(Change detection outputs)
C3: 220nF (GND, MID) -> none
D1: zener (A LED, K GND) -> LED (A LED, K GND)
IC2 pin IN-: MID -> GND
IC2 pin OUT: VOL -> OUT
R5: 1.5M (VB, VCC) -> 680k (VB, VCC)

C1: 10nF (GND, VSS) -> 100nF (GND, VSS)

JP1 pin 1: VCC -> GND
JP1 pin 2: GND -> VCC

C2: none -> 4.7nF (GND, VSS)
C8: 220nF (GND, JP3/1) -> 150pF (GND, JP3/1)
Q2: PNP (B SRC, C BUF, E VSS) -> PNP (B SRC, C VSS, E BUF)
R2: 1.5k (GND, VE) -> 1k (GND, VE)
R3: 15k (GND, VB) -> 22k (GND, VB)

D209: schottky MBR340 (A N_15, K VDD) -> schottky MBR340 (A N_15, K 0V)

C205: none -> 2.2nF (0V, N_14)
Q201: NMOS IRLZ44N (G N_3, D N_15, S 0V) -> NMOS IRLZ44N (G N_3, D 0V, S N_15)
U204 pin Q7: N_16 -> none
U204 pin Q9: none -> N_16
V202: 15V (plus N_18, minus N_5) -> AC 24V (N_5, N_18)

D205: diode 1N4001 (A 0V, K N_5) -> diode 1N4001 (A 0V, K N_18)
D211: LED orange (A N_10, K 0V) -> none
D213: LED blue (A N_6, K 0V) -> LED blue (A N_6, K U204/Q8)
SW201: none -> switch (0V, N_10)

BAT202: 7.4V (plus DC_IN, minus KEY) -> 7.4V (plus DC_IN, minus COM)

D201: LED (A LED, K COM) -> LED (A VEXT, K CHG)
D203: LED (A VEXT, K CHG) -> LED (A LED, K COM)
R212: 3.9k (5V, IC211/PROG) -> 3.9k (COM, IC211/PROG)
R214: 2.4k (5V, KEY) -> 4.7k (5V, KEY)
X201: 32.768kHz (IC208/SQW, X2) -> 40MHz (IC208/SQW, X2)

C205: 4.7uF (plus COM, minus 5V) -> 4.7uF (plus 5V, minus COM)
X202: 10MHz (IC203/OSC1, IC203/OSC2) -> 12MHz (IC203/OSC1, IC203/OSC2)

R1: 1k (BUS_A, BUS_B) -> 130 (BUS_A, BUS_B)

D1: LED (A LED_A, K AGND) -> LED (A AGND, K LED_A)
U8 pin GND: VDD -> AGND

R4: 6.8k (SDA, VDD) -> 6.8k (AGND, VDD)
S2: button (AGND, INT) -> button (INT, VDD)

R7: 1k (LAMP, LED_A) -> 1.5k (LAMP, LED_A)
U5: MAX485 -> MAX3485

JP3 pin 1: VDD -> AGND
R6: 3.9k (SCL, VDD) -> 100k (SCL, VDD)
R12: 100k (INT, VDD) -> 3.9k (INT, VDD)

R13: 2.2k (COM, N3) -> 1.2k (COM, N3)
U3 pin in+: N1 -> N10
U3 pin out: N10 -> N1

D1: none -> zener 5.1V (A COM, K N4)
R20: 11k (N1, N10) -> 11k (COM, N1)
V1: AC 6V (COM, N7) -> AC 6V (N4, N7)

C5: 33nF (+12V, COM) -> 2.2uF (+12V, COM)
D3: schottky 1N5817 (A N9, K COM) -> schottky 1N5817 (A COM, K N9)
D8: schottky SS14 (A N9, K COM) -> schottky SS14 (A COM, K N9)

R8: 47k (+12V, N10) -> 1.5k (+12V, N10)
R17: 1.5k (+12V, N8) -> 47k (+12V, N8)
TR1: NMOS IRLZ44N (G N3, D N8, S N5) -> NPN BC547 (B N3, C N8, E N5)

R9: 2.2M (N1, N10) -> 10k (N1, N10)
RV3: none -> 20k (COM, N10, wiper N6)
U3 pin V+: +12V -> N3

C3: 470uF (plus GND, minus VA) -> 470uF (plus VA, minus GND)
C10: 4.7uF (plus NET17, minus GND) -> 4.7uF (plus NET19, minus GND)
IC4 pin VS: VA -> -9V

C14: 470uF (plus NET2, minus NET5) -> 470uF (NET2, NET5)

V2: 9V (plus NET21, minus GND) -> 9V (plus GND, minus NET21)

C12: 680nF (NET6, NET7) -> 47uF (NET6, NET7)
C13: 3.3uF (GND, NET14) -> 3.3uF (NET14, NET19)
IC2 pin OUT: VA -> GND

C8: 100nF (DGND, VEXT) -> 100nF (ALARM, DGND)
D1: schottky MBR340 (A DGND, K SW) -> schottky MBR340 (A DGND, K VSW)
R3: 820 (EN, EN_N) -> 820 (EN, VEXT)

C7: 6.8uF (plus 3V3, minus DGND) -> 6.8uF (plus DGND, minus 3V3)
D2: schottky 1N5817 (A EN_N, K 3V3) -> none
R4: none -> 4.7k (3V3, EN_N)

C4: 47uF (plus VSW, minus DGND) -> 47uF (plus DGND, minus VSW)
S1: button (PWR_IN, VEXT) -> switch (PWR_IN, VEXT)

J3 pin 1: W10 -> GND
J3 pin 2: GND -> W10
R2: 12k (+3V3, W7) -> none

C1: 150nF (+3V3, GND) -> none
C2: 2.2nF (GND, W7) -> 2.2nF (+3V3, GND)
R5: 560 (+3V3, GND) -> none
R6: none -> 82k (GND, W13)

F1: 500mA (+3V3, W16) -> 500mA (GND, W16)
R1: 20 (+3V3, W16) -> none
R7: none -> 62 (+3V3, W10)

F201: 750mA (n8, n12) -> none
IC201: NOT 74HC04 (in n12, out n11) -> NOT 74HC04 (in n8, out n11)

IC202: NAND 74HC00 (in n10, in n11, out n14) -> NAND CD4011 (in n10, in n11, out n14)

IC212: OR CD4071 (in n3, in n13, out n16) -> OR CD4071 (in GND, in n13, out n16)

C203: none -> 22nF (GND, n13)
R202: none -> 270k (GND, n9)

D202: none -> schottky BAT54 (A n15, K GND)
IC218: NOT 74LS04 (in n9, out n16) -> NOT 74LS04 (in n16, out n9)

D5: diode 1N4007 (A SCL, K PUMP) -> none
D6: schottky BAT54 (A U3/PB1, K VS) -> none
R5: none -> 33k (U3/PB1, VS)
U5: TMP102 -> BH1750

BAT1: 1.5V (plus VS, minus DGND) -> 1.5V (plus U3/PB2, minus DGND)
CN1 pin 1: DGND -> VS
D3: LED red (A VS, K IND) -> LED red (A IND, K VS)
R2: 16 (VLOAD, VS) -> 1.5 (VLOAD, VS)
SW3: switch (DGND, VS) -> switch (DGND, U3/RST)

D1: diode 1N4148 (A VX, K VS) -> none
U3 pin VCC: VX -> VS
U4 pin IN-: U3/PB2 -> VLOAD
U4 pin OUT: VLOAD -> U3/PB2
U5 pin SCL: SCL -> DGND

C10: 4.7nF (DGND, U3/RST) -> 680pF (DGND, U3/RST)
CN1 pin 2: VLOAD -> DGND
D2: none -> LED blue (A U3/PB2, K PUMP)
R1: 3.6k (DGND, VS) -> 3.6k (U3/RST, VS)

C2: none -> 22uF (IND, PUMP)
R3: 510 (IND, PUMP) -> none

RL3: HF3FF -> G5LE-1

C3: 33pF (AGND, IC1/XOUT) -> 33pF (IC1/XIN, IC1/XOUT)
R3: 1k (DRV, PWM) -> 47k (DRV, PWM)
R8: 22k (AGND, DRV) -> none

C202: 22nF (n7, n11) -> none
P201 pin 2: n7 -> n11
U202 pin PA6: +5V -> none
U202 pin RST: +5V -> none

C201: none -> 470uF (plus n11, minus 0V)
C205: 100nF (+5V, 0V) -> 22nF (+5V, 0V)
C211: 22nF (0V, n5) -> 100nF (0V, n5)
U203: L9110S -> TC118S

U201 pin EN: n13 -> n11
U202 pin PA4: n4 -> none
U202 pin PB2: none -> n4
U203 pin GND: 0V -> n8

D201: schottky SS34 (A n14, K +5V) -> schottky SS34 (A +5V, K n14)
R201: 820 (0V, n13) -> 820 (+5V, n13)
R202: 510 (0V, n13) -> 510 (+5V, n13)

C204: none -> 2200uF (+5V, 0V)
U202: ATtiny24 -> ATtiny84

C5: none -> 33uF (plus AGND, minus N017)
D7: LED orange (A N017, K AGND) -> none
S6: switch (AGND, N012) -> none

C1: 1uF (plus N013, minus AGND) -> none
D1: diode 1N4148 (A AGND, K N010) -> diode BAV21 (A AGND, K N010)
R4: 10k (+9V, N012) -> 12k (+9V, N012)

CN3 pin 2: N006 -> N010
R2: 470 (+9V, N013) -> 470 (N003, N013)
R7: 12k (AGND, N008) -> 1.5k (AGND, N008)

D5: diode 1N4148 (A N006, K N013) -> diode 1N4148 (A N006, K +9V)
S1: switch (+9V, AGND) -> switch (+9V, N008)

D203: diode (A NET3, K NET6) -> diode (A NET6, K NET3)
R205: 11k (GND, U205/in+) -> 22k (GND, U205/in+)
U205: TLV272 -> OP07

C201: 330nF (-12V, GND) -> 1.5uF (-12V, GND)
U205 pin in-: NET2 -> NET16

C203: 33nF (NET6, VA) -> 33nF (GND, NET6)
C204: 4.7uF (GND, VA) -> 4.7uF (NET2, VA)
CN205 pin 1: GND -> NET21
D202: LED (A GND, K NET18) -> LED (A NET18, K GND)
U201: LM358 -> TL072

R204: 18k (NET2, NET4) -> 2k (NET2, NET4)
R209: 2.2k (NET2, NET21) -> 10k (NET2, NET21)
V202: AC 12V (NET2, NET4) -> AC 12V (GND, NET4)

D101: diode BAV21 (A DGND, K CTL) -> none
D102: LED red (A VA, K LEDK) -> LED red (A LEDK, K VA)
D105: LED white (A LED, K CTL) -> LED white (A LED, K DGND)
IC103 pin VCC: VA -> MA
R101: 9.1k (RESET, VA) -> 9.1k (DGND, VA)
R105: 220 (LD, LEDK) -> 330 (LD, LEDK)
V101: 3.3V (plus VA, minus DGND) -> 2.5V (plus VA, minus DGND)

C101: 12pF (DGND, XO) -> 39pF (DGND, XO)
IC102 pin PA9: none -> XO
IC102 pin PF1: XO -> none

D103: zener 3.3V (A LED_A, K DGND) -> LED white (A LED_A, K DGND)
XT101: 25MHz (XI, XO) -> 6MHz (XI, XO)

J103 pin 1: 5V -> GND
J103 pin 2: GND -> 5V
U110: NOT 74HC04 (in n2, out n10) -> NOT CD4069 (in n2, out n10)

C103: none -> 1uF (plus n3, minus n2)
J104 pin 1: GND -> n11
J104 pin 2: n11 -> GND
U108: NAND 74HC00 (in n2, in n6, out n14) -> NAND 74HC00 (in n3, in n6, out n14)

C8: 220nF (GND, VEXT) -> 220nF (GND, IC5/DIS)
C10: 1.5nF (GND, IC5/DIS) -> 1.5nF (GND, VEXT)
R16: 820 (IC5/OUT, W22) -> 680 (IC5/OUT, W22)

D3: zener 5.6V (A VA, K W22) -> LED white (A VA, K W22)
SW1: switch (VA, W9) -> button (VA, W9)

# [Work to be completed]
Above are some records; copy exactly the lines from the one with "IC2 pin OUT: VA -> GND" through the one with "C7: 6.8uF (plus", both included, and no others.

# [Solution]
IC2 pin OUT: VA -> GND

C8: 100nF (DGND, VEXT) -> 100nF (ALARM, DGND)
D1: schottky MBR340 (A DGND, K SW) -> schottky MBR340 (A DGND, K VSW)
R3: 820 (EN, EN_N) -> 820 (EN, VEXT)

C7: 6.8uF (plus 3V3, minus DGND) -> 6.8uF (plus DGND, minus 3V3)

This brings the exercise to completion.